/---

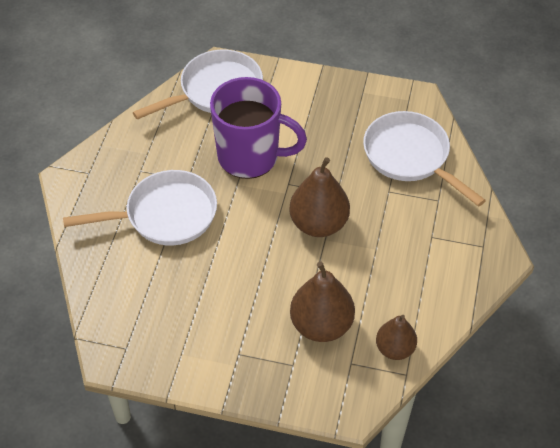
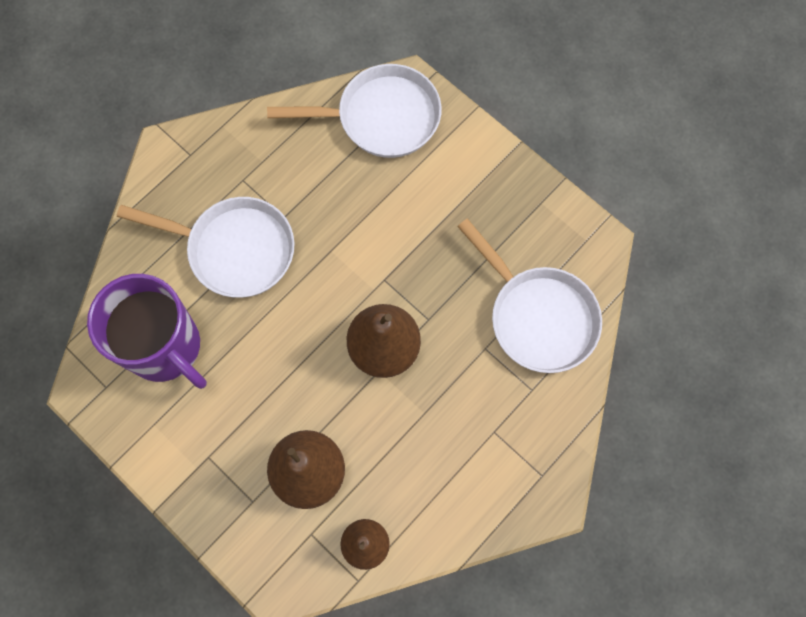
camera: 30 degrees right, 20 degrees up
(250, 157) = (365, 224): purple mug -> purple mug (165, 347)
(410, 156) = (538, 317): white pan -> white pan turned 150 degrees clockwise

\---
/---

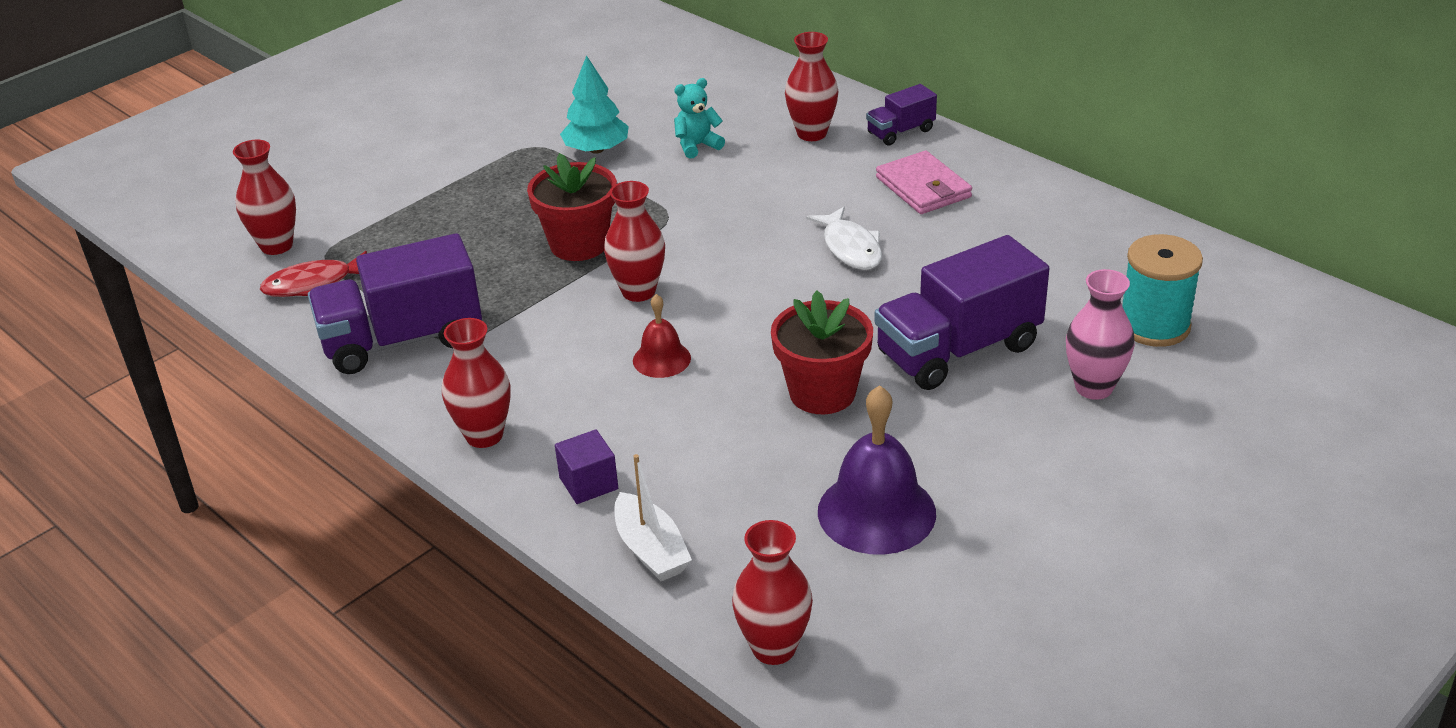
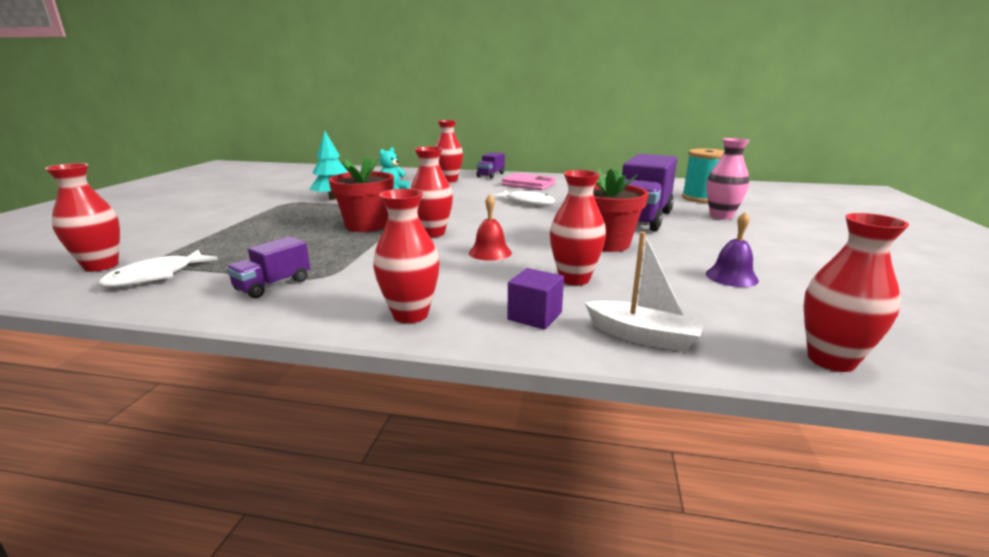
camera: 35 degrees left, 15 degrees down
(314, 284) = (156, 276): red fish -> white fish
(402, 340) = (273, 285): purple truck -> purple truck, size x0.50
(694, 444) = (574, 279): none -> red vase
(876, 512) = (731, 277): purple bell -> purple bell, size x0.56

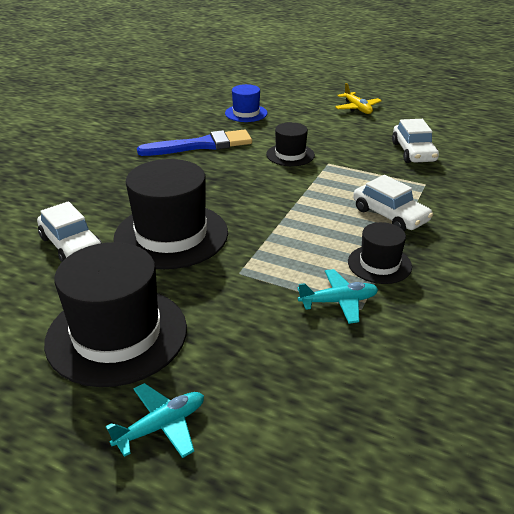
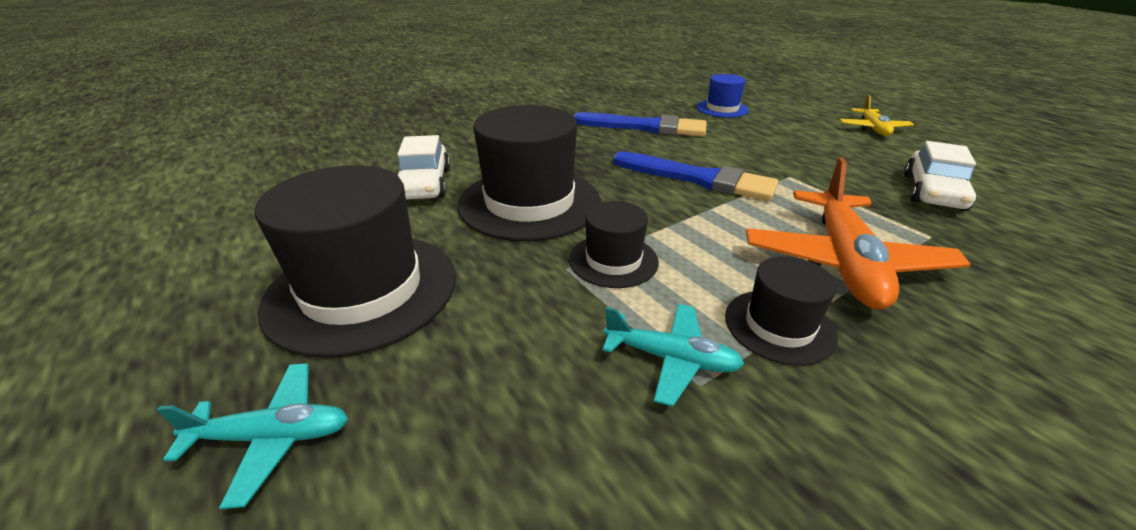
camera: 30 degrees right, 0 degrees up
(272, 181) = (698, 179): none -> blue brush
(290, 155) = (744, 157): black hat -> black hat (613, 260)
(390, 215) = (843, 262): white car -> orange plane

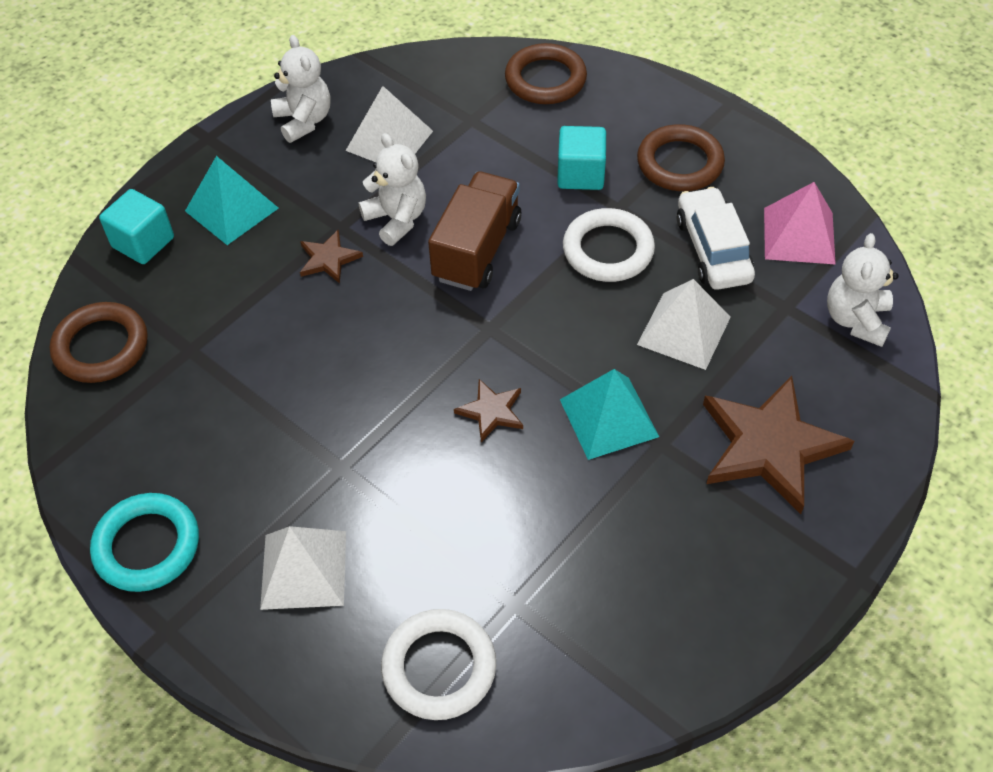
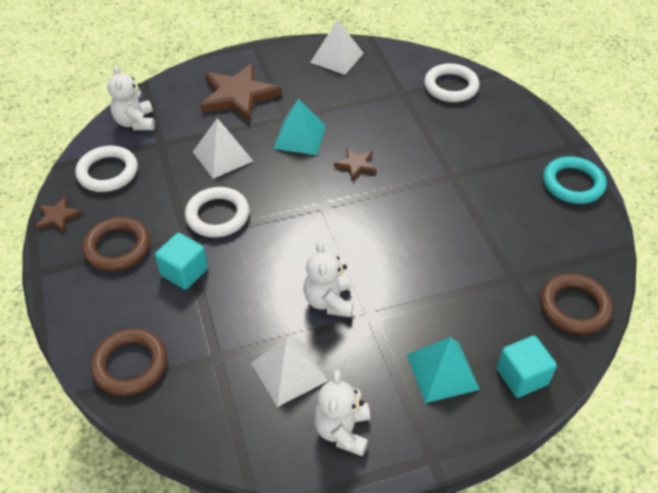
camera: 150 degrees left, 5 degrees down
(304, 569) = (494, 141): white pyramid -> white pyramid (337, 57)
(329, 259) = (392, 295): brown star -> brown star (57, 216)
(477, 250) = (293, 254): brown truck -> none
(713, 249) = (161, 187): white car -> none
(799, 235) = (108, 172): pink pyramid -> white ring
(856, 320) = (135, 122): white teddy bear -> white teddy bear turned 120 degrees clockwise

\---

**Description of the task**
Determine the number of lines in the listing that hold the word "turned". Nothing but that number is wanted.

**Reply to the task**
2